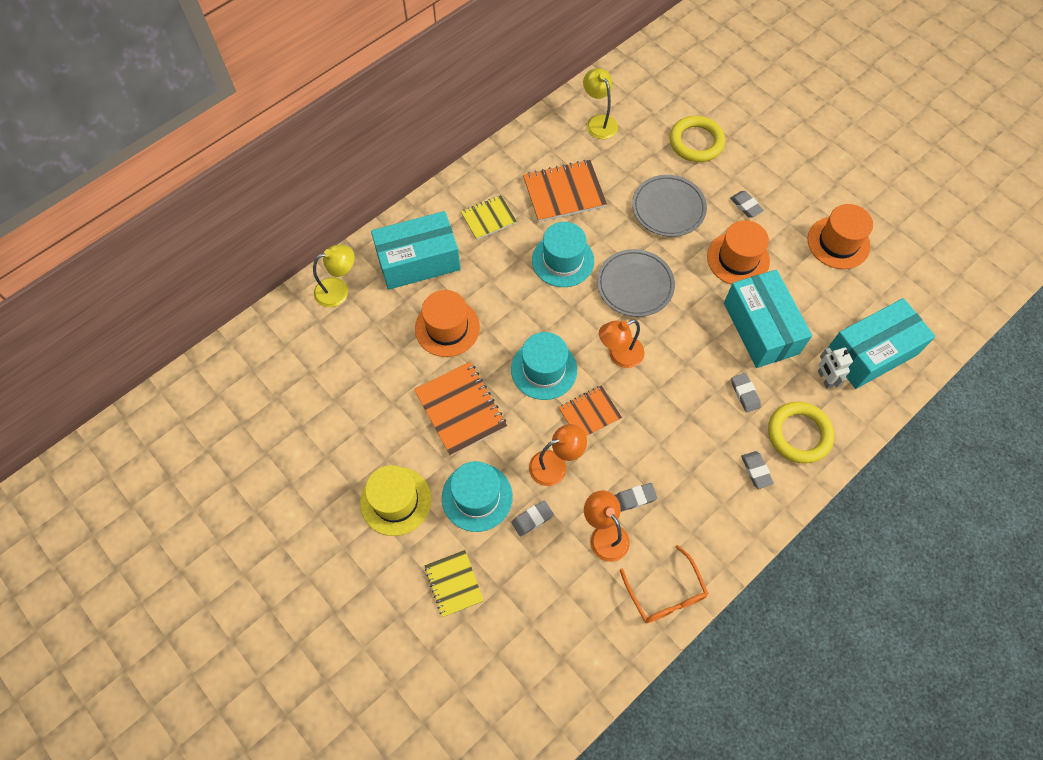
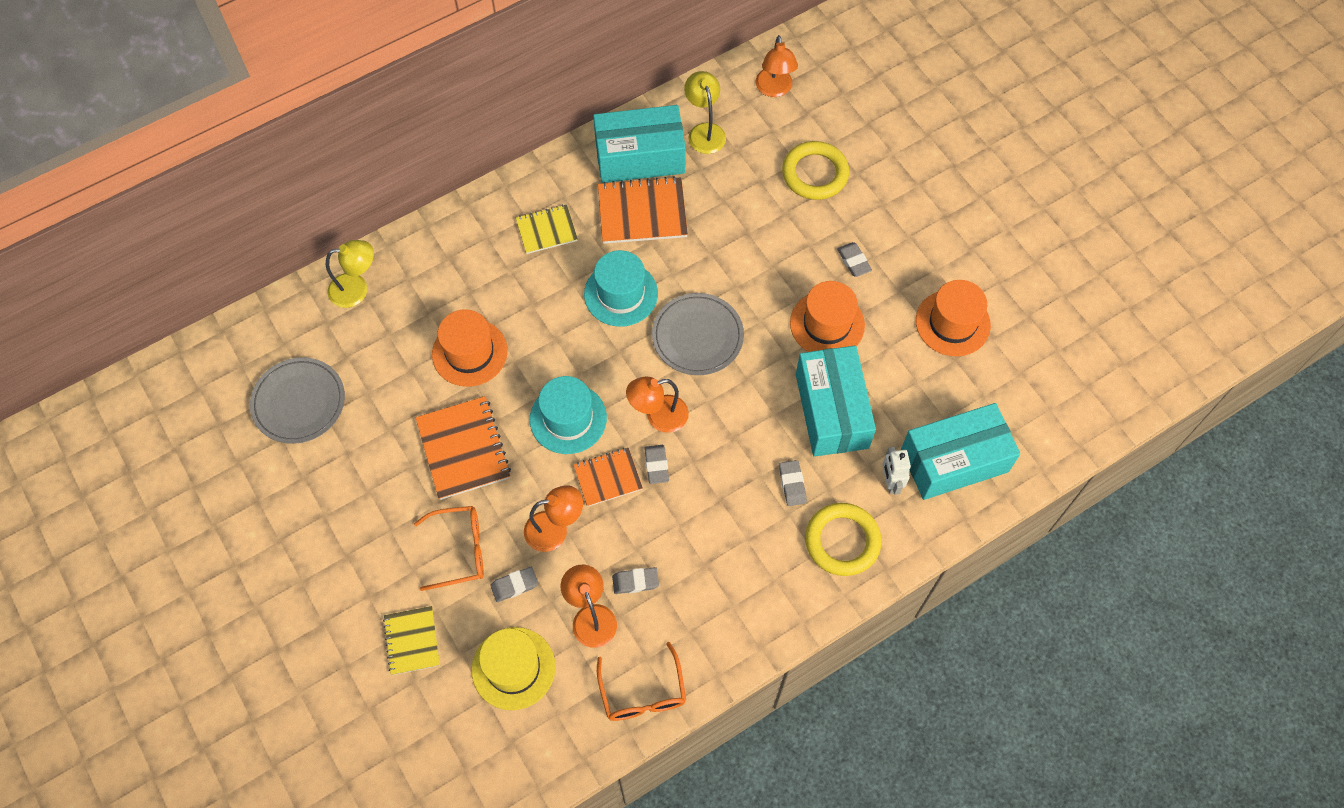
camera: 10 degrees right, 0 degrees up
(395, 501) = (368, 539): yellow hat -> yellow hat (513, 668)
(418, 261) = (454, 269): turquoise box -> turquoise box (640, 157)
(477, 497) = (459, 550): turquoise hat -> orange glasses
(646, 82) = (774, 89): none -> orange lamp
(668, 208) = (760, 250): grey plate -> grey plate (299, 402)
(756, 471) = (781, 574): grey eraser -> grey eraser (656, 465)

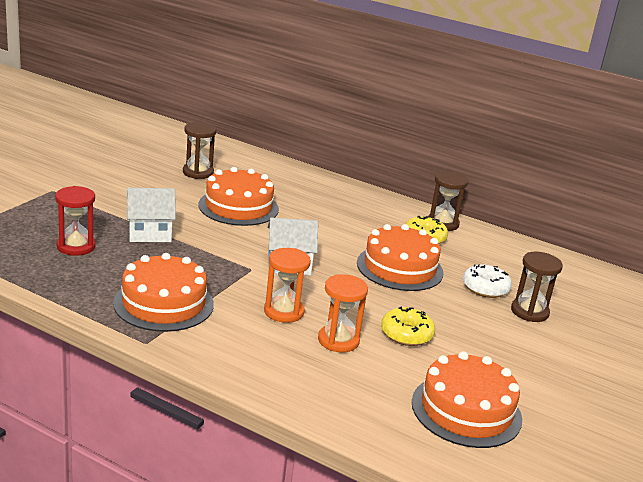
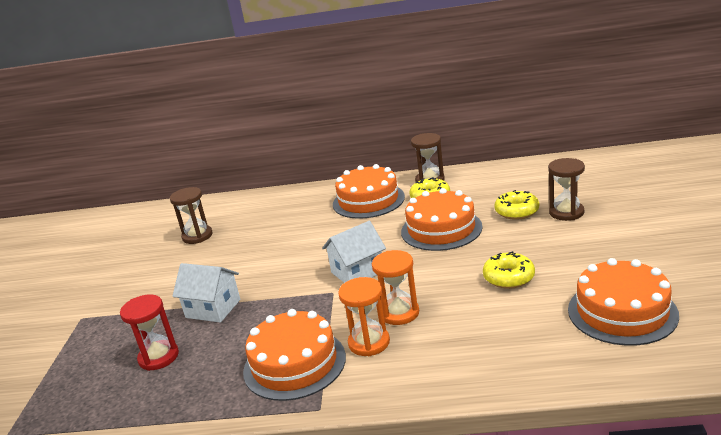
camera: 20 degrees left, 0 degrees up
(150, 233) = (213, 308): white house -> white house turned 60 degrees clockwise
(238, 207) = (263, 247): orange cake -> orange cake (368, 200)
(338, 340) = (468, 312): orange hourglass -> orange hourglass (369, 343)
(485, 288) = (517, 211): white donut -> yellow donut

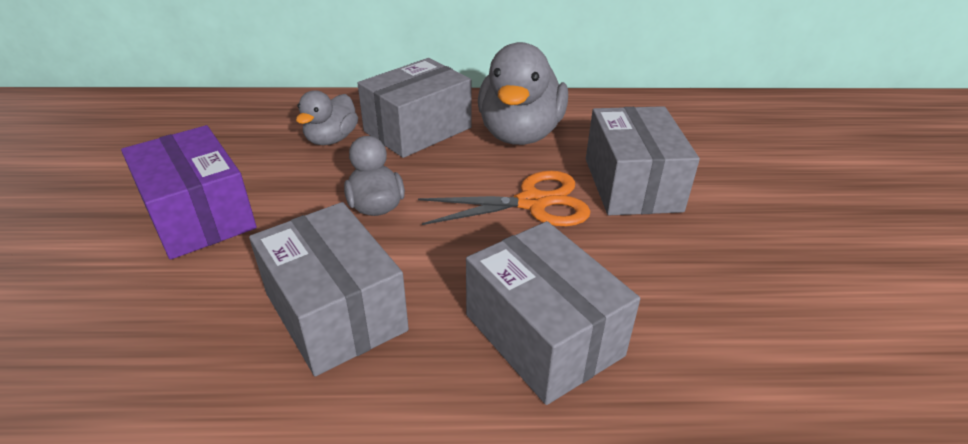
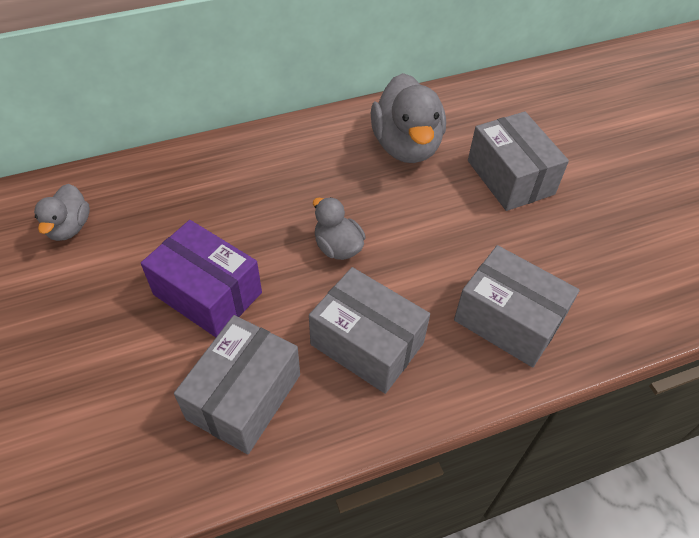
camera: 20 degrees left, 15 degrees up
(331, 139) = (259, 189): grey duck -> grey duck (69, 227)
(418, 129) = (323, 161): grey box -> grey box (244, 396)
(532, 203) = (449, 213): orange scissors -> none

━━━━━━━━━━━━━━━━━━━━

WHAT YOU HAVE TO DO →
From the listing above, collect every line that mentions the word "left".

ANSWER TO THIS TASK →
camera: 20 degrees left, 0 degrees up
camera: 20 degrees left, 15 degrees up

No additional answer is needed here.